How to complete this task — In the records below, find the line containing "turquoise can: 4 -> 7", then print it and every following line exactly, through the last, without pictures.

─── Available data ───

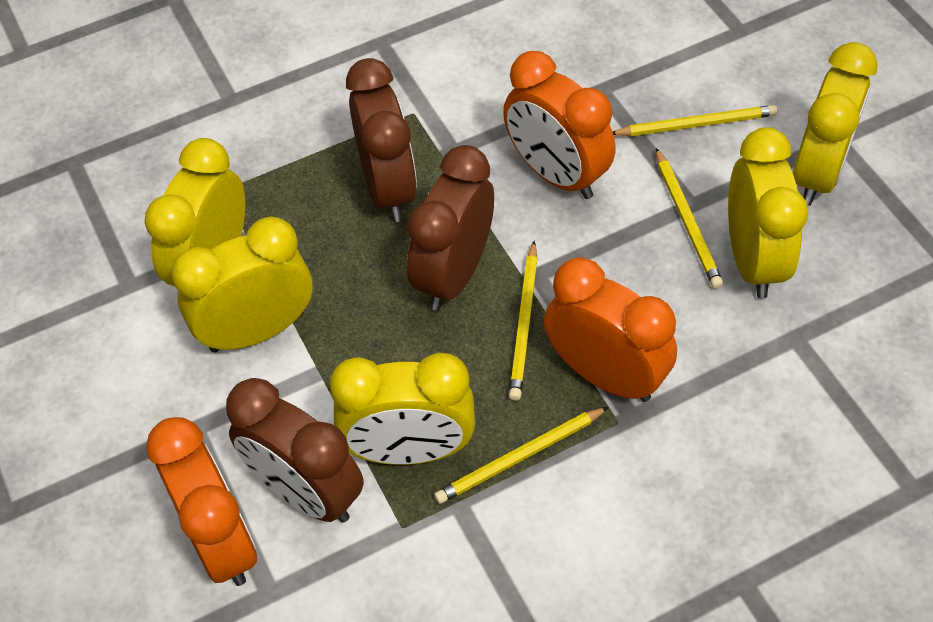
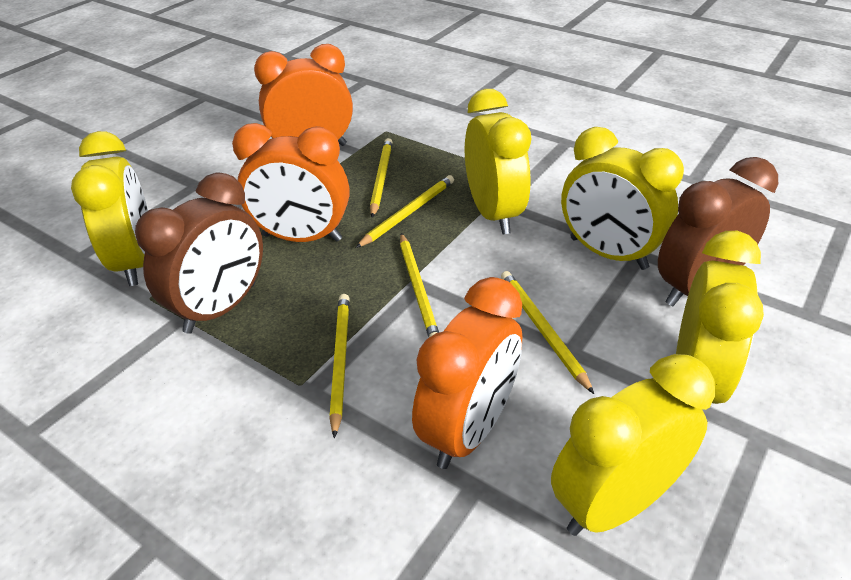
brown clock: 3 -> 2
yellow pencil: 4 -> 5

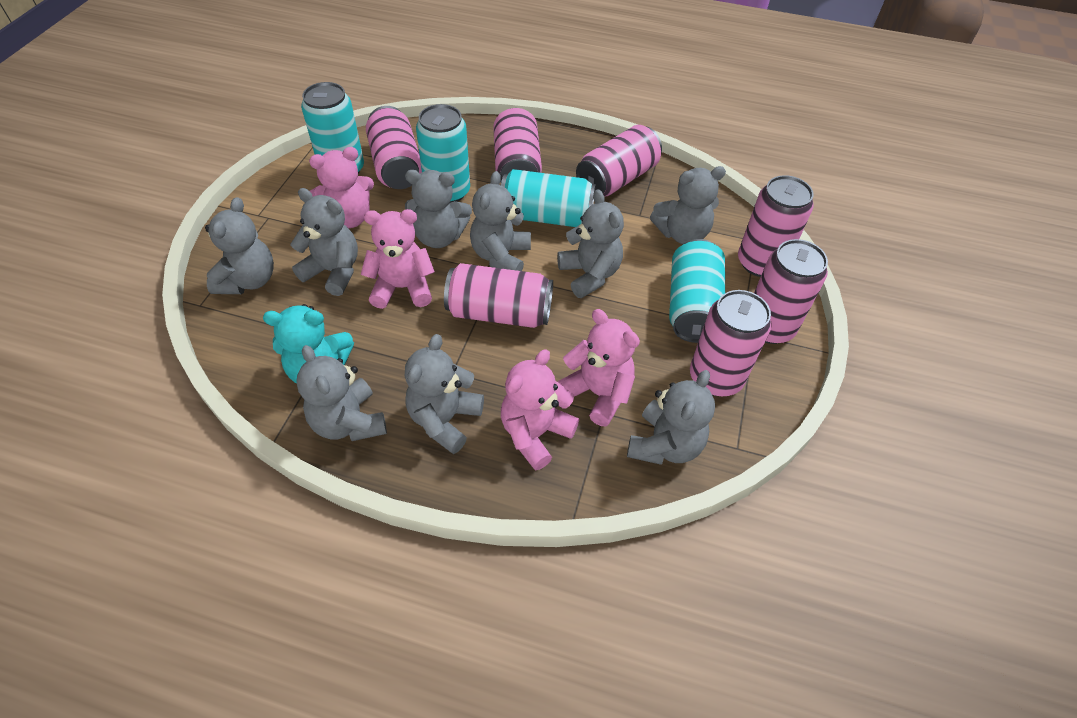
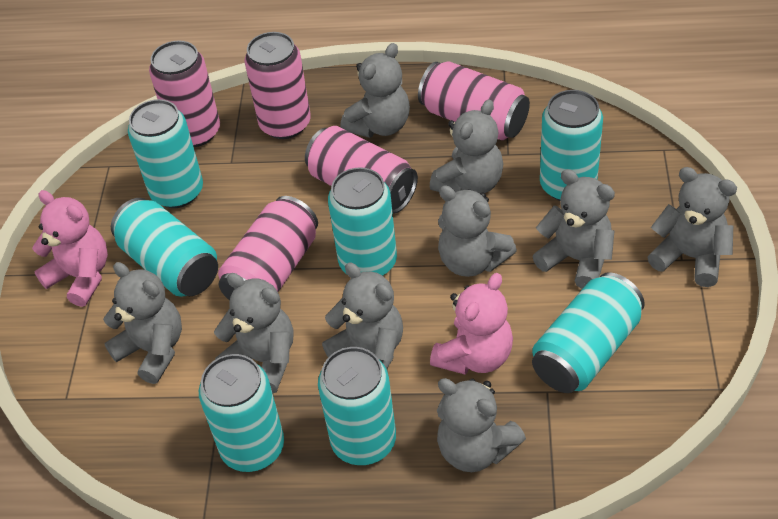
pink can: 7 -> 5
pink teddy bear: 4 -> 2
turquoise can: 4 -> 7
turquoise teddy bear: 1 -> 0

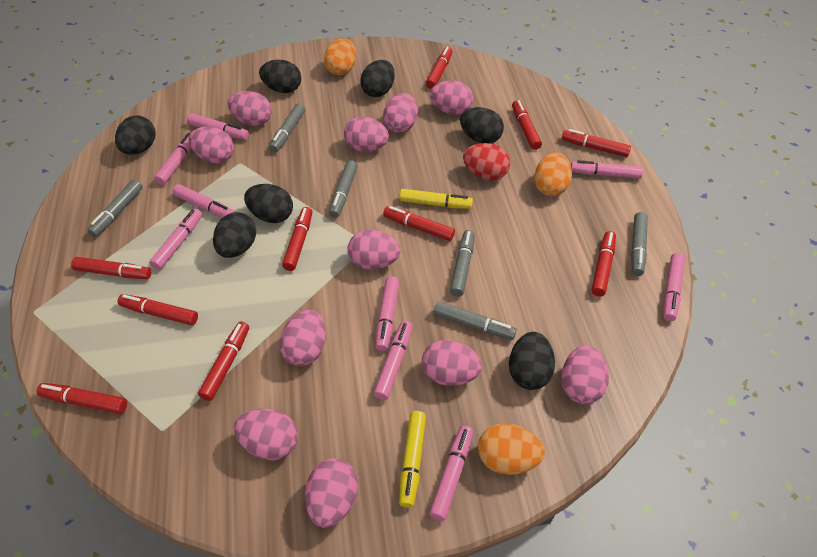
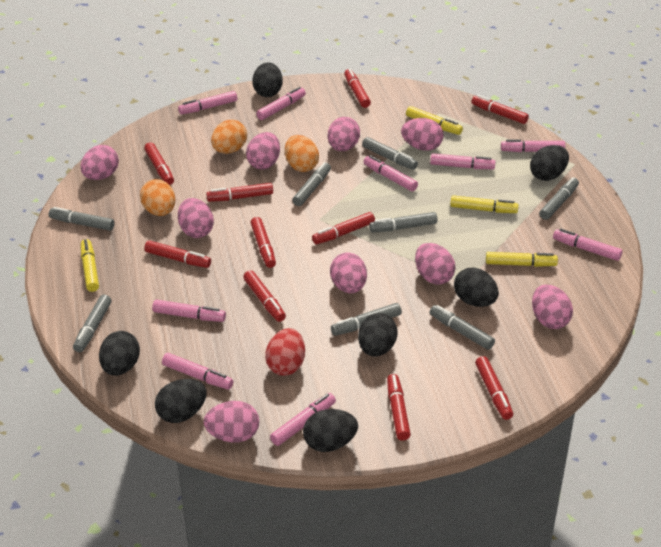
grey marker: 6 -> 8
pink egg: 11 -> 9
yellow marker: 2 -> 4

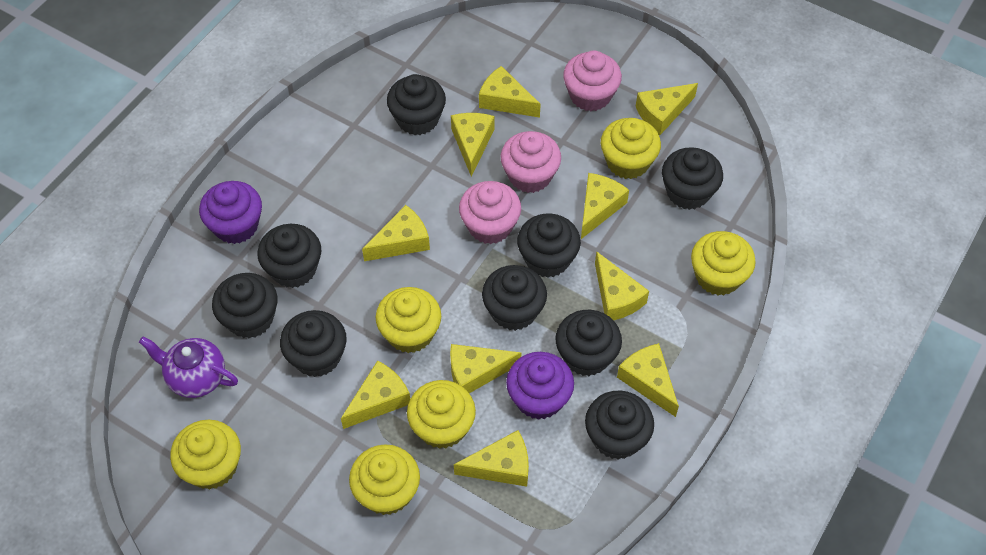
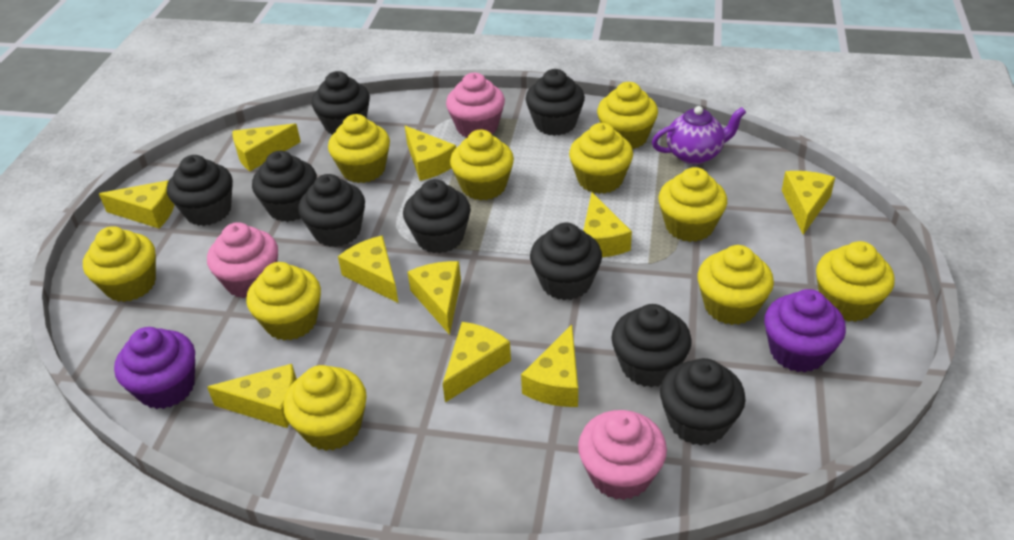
yellow cupcake: 6 -> 10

───

Answer to the exercise —
turquoise can: 4 -> 7
turquoise teddy bear: 1 -> 0

grey marker: 6 -> 8
pink egg: 11 -> 9
yellow marker: 2 -> 4

yellow cupcake: 6 -> 10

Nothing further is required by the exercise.